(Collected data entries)
* * *

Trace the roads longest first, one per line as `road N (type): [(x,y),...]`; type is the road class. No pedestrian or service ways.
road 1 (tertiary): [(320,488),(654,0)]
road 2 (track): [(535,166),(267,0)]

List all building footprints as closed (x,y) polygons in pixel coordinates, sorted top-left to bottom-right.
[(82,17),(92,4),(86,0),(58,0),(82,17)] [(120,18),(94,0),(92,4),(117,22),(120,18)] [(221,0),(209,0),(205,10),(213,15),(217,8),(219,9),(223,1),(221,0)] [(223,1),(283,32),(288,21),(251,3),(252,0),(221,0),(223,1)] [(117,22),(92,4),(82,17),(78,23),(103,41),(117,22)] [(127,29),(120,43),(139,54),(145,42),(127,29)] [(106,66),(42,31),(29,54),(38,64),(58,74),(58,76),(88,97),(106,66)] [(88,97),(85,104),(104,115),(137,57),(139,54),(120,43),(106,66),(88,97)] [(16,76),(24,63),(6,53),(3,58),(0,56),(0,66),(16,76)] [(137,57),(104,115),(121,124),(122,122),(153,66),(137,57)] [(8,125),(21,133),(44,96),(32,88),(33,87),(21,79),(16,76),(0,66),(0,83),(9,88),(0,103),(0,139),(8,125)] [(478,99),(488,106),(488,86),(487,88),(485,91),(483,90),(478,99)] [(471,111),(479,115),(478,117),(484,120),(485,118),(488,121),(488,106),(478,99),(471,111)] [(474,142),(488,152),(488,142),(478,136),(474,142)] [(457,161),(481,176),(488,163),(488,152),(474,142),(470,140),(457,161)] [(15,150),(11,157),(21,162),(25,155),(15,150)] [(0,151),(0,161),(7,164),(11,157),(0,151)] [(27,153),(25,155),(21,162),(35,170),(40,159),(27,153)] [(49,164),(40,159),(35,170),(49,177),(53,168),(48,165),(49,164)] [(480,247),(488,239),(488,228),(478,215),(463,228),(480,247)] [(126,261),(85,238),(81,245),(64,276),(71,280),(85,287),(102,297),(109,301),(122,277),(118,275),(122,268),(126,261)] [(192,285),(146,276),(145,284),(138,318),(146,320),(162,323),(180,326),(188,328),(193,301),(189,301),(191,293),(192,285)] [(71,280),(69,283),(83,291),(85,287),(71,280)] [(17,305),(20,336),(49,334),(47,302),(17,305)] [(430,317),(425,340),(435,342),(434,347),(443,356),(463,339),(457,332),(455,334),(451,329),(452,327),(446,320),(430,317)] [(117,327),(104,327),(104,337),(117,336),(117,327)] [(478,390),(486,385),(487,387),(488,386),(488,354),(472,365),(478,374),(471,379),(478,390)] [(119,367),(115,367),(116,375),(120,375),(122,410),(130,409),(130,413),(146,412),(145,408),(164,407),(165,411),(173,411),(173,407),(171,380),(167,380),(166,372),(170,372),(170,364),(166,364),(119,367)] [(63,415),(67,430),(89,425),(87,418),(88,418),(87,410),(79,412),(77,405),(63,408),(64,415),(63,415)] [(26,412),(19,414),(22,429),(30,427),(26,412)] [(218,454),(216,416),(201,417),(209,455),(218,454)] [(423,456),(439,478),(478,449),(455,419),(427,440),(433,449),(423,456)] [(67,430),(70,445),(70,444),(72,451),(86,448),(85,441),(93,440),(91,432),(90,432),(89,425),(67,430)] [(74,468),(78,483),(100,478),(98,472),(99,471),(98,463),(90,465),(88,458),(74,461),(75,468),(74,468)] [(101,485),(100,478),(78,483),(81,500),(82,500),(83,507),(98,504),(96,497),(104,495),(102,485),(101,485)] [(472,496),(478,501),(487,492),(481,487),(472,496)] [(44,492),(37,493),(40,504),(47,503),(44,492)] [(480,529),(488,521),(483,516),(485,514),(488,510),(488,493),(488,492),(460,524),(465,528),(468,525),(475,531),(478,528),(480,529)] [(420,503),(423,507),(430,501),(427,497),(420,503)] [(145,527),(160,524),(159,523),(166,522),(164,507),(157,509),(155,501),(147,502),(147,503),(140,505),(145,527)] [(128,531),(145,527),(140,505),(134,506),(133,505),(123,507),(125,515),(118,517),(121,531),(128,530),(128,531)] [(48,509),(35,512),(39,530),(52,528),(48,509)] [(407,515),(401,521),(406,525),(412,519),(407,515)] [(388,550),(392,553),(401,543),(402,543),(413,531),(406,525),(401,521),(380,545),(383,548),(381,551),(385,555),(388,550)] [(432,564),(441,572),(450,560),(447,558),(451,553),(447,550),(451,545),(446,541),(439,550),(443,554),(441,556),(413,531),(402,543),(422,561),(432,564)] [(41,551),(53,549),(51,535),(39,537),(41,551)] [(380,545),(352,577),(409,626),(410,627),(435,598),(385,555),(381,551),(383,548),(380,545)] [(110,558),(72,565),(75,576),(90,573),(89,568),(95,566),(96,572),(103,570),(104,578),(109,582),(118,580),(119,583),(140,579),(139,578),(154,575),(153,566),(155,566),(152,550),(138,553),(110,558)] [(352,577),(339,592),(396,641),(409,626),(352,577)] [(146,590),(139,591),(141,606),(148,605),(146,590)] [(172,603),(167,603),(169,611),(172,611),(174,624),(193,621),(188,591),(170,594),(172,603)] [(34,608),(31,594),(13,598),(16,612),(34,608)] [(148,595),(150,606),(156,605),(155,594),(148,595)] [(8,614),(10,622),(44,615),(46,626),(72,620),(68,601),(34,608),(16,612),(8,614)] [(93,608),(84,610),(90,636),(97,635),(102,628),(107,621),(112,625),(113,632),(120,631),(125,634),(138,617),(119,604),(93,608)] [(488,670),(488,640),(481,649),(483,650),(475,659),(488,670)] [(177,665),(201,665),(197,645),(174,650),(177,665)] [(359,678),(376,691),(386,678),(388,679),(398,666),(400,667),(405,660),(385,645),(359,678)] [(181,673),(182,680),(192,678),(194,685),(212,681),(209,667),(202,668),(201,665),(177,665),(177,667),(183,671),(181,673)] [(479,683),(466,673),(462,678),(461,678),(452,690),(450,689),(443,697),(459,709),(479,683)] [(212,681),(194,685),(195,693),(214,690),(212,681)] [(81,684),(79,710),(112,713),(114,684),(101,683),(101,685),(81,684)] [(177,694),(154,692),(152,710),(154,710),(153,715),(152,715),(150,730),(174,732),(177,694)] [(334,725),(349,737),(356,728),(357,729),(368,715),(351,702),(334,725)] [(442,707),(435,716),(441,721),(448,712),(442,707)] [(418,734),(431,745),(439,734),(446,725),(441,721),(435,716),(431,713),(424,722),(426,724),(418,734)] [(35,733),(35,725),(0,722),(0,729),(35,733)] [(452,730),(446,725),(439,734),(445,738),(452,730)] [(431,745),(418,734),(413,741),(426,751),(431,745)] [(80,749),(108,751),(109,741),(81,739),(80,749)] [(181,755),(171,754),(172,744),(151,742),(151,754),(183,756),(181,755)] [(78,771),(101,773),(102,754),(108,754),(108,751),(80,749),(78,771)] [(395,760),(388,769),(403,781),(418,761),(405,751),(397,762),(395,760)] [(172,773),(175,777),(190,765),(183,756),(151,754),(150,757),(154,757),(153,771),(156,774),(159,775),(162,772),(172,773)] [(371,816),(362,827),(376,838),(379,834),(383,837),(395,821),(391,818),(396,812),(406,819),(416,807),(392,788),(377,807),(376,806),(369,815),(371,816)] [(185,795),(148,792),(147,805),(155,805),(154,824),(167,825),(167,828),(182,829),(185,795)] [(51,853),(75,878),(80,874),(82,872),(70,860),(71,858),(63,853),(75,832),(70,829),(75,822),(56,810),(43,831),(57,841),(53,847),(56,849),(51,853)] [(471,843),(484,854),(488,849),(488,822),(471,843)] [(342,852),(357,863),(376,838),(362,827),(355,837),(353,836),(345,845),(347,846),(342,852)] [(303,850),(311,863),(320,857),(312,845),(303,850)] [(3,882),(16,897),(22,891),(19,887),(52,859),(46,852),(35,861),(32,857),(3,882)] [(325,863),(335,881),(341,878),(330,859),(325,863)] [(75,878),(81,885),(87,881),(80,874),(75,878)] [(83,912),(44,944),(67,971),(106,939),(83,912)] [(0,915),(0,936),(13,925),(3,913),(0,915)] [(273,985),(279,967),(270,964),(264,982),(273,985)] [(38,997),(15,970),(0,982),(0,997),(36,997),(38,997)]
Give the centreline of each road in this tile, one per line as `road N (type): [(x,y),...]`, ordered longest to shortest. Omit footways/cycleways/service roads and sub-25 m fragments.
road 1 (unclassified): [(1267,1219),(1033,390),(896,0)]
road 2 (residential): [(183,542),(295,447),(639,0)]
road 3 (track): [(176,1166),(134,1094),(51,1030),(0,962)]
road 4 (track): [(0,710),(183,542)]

* * *

# Try it
The answer must be the lines from the one containing "Give the centreline" to the final line of the data above, copied exactly, both included, with nothing added.

# Response box
Give the centreline of each road in this tile, one per line as `road N (type): [(x,y),...]`, ordered longest to shortest. Omit footways/cycleways/service roads and sub-25 m fragments.
road 1 (unclassified): [(1267,1219),(1033,390),(896,0)]
road 2 (residential): [(183,542),(295,447),(639,0)]
road 3 (track): [(176,1166),(134,1094),(51,1030),(0,962)]
road 4 (track): [(0,710),(183,542)]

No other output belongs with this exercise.